**TASK DATA:**
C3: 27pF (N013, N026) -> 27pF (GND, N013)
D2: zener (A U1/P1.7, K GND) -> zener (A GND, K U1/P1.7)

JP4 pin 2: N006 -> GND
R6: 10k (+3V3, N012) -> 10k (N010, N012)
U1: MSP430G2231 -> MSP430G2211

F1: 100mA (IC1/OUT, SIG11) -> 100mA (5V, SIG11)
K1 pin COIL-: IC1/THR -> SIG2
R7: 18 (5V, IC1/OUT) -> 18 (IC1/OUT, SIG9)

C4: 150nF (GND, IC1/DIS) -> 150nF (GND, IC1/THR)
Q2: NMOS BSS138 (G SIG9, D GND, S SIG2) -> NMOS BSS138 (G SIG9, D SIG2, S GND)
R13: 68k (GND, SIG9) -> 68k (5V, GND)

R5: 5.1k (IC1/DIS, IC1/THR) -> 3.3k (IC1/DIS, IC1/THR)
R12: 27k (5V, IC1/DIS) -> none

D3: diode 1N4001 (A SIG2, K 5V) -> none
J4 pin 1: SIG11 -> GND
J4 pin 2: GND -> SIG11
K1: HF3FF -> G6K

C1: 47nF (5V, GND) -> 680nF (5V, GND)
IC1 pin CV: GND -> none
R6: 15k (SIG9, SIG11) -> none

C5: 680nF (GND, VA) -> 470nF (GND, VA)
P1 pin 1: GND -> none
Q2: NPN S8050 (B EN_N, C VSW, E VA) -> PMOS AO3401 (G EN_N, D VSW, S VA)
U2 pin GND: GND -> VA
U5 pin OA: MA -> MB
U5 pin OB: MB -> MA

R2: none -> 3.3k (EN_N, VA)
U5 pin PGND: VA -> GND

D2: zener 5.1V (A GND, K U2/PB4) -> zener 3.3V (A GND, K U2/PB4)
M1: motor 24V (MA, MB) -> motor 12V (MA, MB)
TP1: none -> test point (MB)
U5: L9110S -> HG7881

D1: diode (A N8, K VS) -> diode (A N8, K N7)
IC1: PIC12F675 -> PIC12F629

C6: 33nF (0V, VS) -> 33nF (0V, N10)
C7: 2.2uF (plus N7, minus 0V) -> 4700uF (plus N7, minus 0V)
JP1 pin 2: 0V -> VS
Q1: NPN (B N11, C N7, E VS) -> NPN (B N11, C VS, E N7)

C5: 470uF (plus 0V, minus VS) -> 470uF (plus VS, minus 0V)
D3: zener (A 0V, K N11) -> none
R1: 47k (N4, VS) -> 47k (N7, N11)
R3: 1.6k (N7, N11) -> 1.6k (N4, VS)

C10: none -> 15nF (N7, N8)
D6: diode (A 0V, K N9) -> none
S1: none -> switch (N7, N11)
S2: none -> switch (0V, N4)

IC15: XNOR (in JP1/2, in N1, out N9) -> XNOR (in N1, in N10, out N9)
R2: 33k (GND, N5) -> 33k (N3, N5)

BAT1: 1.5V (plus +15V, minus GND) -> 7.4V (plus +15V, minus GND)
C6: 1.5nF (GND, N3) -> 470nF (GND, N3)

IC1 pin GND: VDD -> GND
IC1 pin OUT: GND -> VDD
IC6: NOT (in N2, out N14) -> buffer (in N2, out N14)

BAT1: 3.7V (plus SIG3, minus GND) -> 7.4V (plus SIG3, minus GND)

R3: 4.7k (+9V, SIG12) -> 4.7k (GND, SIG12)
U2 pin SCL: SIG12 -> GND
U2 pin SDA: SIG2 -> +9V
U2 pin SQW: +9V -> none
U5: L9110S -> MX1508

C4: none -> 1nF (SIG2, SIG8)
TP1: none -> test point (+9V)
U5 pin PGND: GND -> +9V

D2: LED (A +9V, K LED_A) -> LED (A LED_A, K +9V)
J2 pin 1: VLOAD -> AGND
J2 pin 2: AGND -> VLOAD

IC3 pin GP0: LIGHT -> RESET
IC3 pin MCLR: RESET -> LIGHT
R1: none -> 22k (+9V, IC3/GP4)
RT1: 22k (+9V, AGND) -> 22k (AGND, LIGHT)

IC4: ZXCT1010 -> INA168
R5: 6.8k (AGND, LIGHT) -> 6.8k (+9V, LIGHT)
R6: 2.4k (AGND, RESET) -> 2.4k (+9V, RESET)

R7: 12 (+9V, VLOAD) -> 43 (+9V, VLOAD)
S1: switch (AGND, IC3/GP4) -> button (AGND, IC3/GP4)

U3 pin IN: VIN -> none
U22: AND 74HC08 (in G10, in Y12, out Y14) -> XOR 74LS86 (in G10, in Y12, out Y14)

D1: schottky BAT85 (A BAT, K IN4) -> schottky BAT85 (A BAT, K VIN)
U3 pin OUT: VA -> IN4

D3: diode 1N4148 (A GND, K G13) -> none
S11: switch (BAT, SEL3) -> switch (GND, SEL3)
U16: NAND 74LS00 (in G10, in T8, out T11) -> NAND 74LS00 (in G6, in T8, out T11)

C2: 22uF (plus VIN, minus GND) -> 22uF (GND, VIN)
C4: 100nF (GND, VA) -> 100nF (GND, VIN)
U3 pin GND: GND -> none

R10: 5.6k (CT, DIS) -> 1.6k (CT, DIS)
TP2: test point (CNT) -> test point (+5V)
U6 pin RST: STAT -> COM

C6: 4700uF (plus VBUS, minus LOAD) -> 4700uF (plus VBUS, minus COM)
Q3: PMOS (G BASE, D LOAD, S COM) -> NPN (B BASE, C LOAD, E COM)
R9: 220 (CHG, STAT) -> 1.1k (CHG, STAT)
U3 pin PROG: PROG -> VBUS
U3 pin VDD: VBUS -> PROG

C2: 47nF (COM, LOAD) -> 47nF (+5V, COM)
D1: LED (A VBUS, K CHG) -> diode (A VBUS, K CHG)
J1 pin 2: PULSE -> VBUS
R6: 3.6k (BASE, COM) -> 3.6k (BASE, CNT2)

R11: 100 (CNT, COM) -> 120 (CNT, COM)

**YOUR ASSIGNMENT:**
Your reply should contain each entry, copied without alteration.

**SOLUTION FOR THIS PROBLEM:**
C3: 27pF (N013, N026) -> 27pF (GND, N013)
D2: zener (A U1/P1.7, K GND) -> zener (A GND, K U1/P1.7)

JP4 pin 2: N006 -> GND
R6: 10k (+3V3, N012) -> 10k (N010, N012)
U1: MSP430G2231 -> MSP430G2211

F1: 100mA (IC1/OUT, SIG11) -> 100mA (5V, SIG11)
K1 pin COIL-: IC1/THR -> SIG2
R7: 18 (5V, IC1/OUT) -> 18 (IC1/OUT, SIG9)

C4: 150nF (GND, IC1/DIS) -> 150nF (GND, IC1/THR)
Q2: NMOS BSS138 (G SIG9, D GND, S SIG2) -> NMOS BSS138 (G SIG9, D SIG2, S GND)
R13: 68k (GND, SIG9) -> 68k (5V, GND)

R5: 5.1k (IC1/DIS, IC1/THR) -> 3.3k (IC1/DIS, IC1/THR)
R12: 27k (5V, IC1/DIS) -> none

D3: diode 1N4001 (A SIG2, K 5V) -> none
J4 pin 1: SIG11 -> GND
J4 pin 2: GND -> SIG11
K1: HF3FF -> G6K

C1: 47nF (5V, GND) -> 680nF (5V, GND)
IC1 pin CV: GND -> none
R6: 15k (SIG9, SIG11) -> none

C5: 680nF (GND, VA) -> 470nF (GND, VA)
P1 pin 1: GND -> none
Q2: NPN S8050 (B EN_N, C VSW, E VA) -> PMOS AO3401 (G EN_N, D VSW, S VA)
U2 pin GND: GND -> VA
U5 pin OA: MA -> MB
U5 pin OB: MB -> MA

R2: none -> 3.3k (EN_N, VA)
U5 pin PGND: VA -> GND

D2: zener 5.1V (A GND, K U2/PB4) -> zener 3.3V (A GND, K U2/PB4)
M1: motor 24V (MA, MB) -> motor 12V (MA, MB)
TP1: none -> test point (MB)
U5: L9110S -> HG7881

D1: diode (A N8, K VS) -> diode (A N8, K N7)
IC1: PIC12F675 -> PIC12F629

C6: 33nF (0V, VS) -> 33nF (0V, N10)
C7: 2.2uF (plus N7, minus 0V) -> 4700uF (plus N7, minus 0V)
JP1 pin 2: 0V -> VS
Q1: NPN (B N11, C N7, E VS) -> NPN (B N11, C VS, E N7)

C5: 470uF (plus 0V, minus VS) -> 470uF (plus VS, minus 0V)
D3: zener (A 0V, K N11) -> none
R1: 47k (N4, VS) -> 47k (N7, N11)
R3: 1.6k (N7, N11) -> 1.6k (N4, VS)

C10: none -> 15nF (N7, N8)
D6: diode (A 0V, K N9) -> none
S1: none -> switch (N7, N11)
S2: none -> switch (0V, N4)

IC15: XNOR (in JP1/2, in N1, out N9) -> XNOR (in N1, in N10, out N9)
R2: 33k (GND, N5) -> 33k (N3, N5)

BAT1: 1.5V (plus +15V, minus GND) -> 7.4V (plus +15V, minus GND)
C6: 1.5nF (GND, N3) -> 470nF (GND, N3)

IC1 pin GND: VDD -> GND
IC1 pin OUT: GND -> VDD
IC6: NOT (in N2, out N14) -> buffer (in N2, out N14)

BAT1: 3.7V (plus SIG3, minus GND) -> 7.4V (plus SIG3, minus GND)

R3: 4.7k (+9V, SIG12) -> 4.7k (GND, SIG12)
U2 pin SCL: SIG12 -> GND
U2 pin SDA: SIG2 -> +9V
U2 pin SQW: +9V -> none
U5: L9110S -> MX1508

C4: none -> 1nF (SIG2, SIG8)
TP1: none -> test point (+9V)
U5 pin PGND: GND -> +9V

D2: LED (A +9V, K LED_A) -> LED (A LED_A, K +9V)
J2 pin 1: VLOAD -> AGND
J2 pin 2: AGND -> VLOAD

IC3 pin GP0: LIGHT -> RESET
IC3 pin MCLR: RESET -> LIGHT
R1: none -> 22k (+9V, IC3/GP4)
RT1: 22k (+9V, AGND) -> 22k (AGND, LIGHT)

IC4: ZXCT1010 -> INA168
R5: 6.8k (AGND, LIGHT) -> 6.8k (+9V, LIGHT)
R6: 2.4k (AGND, RESET) -> 2.4k (+9V, RESET)

R7: 12 (+9V, VLOAD) -> 43 (+9V, VLOAD)
S1: switch (AGND, IC3/GP4) -> button (AGND, IC3/GP4)

U3 pin IN: VIN -> none
U22: AND 74HC08 (in G10, in Y12, out Y14) -> XOR 74LS86 (in G10, in Y12, out Y14)

D1: schottky BAT85 (A BAT, K IN4) -> schottky BAT85 (A BAT, K VIN)
U3 pin OUT: VA -> IN4

D3: diode 1N4148 (A GND, K G13) -> none
S11: switch (BAT, SEL3) -> switch (GND, SEL3)
U16: NAND 74LS00 (in G10, in T8, out T11) -> NAND 74LS00 (in G6, in T8, out T11)

C2: 22uF (plus VIN, minus GND) -> 22uF (GND, VIN)
C4: 100nF (GND, VA) -> 100nF (GND, VIN)
U3 pin GND: GND -> none

R10: 5.6k (CT, DIS) -> 1.6k (CT, DIS)
TP2: test point (CNT) -> test point (+5V)
U6 pin RST: STAT -> COM

C6: 4700uF (plus VBUS, minus LOAD) -> 4700uF (plus VBUS, minus COM)
Q3: PMOS (G BASE, D LOAD, S COM) -> NPN (B BASE, C LOAD, E COM)
R9: 220 (CHG, STAT) -> 1.1k (CHG, STAT)
U3 pin PROG: PROG -> VBUS
U3 pin VDD: VBUS -> PROG

C2: 47nF (COM, LOAD) -> 47nF (+5V, COM)
D1: LED (A VBUS, K CHG) -> diode (A VBUS, K CHG)
J1 pin 2: PULSE -> VBUS
R6: 3.6k (BASE, COM) -> 3.6k (BASE, CNT2)

R11: 100 (CNT, COM) -> 120 (CNT, COM)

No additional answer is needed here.